Work request: Out of the lines below, please list those that hold the string "grey".

Records for this task:
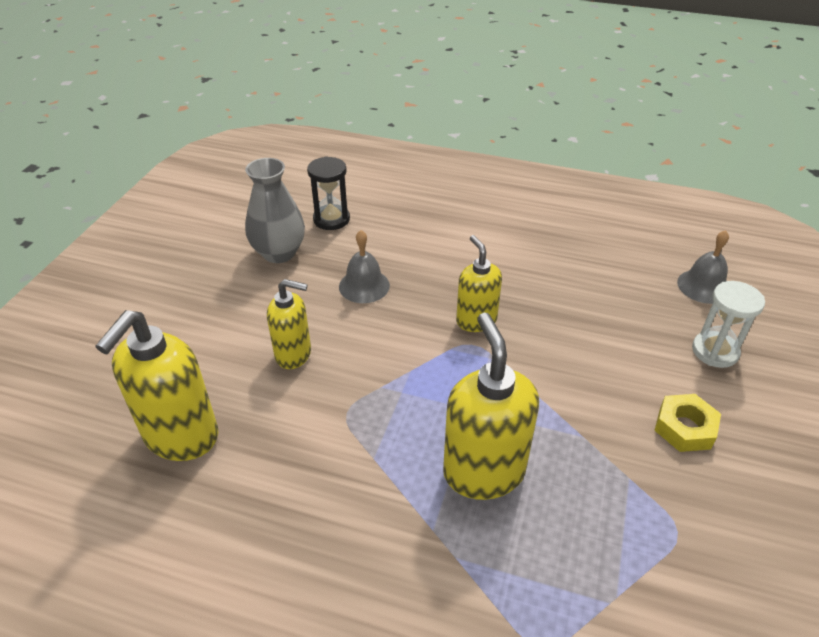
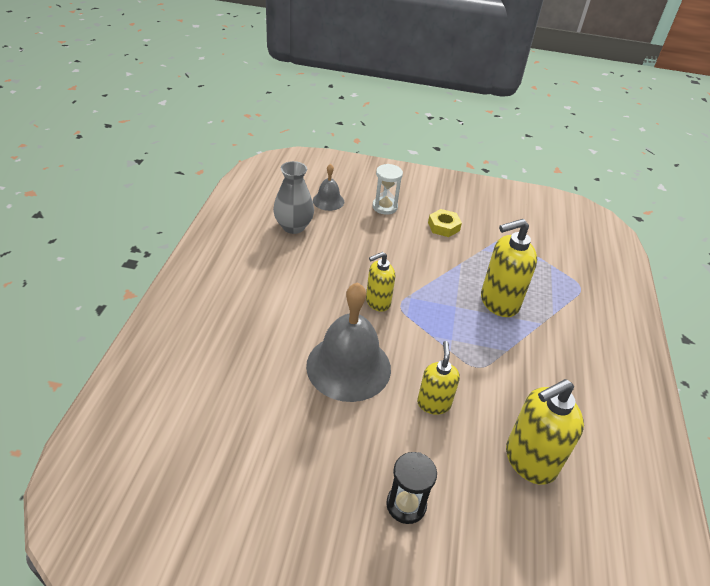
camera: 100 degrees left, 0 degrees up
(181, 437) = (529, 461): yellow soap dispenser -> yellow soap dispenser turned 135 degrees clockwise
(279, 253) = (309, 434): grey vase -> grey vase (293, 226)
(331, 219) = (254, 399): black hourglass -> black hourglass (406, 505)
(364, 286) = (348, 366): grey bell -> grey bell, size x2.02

Result for this exercise:
(279, 253) = (309, 434): grey vase -> grey vase (293, 226)
(364, 286) = (348, 366): grey bell -> grey bell, size x2.02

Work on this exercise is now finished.